Output, without alteration, the first line of the entries and each line after it, stopping with the line that contains "(539, 222) = (498, 282): turquoise".

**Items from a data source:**
───
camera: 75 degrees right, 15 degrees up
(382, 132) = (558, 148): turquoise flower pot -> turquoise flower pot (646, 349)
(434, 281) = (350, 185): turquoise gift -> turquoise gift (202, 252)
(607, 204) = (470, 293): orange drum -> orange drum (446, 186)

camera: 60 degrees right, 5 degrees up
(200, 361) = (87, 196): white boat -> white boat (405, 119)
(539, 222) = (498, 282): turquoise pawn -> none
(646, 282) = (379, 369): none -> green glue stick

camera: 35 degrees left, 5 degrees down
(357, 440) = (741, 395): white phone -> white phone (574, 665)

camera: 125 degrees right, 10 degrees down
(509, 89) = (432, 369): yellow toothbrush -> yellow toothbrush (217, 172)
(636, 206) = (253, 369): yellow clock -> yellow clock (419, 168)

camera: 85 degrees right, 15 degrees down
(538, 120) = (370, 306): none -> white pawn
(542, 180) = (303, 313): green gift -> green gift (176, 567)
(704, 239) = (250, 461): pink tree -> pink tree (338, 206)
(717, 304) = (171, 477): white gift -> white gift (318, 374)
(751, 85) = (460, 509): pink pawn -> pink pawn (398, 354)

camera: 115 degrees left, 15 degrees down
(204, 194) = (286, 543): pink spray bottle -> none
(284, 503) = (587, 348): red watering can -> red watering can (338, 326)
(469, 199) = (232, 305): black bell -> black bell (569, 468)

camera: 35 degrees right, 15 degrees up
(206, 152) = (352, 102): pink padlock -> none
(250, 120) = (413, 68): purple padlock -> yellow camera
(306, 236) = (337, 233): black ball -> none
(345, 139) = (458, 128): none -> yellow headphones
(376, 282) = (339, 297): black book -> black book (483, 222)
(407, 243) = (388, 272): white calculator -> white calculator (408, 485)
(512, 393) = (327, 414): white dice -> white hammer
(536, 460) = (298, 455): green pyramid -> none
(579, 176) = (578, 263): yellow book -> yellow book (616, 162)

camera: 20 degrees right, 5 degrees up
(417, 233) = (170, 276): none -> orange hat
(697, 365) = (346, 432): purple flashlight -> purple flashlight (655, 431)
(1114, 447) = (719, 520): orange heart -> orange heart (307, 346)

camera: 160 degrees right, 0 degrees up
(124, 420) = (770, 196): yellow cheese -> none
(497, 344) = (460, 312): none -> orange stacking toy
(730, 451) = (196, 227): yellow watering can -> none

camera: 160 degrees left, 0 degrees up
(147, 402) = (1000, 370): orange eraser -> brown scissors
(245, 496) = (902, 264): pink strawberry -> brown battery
───
**SOLUTION FOR THIS PROBLEM:**
camera: 75 degrees right, 15 degrees up
(382, 132) = (558, 148): turquoise flower pot -> turquoise flower pot (646, 349)
(434, 281) = (350, 185): turquoise gift -> turquoise gift (202, 252)
(607, 204) = (470, 293): orange drum -> orange drum (446, 186)

camera: 60 degrees right, 5 degrees up
(200, 361) = (87, 196): white boat -> white boat (405, 119)
(539, 222) = (498, 282): turquoise pawn -> none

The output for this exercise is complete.